What the task requires -
The response must be a precise copy of the records that follow.

Data to use -
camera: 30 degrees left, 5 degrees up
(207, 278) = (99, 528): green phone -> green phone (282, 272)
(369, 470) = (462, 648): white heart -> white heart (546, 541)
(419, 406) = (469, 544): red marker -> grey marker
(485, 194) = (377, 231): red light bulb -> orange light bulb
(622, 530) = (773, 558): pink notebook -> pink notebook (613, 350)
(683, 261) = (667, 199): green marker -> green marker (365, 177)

Output for this task -
camera: 30 degrees left, 5 degrees up
(207, 278) = (99, 528): green phone -> green phone (282, 272)
(369, 470) = (462, 648): white heart -> white heart (546, 541)
(419, 406) = (469, 544): red marker -> grey marker
(485, 194) = (377, 231): red light bulb -> orange light bulb
(622, 530) = (773, 558): pink notebook -> pink notebook (613, 350)
(683, 261) = (667, 199): green marker -> green marker (365, 177)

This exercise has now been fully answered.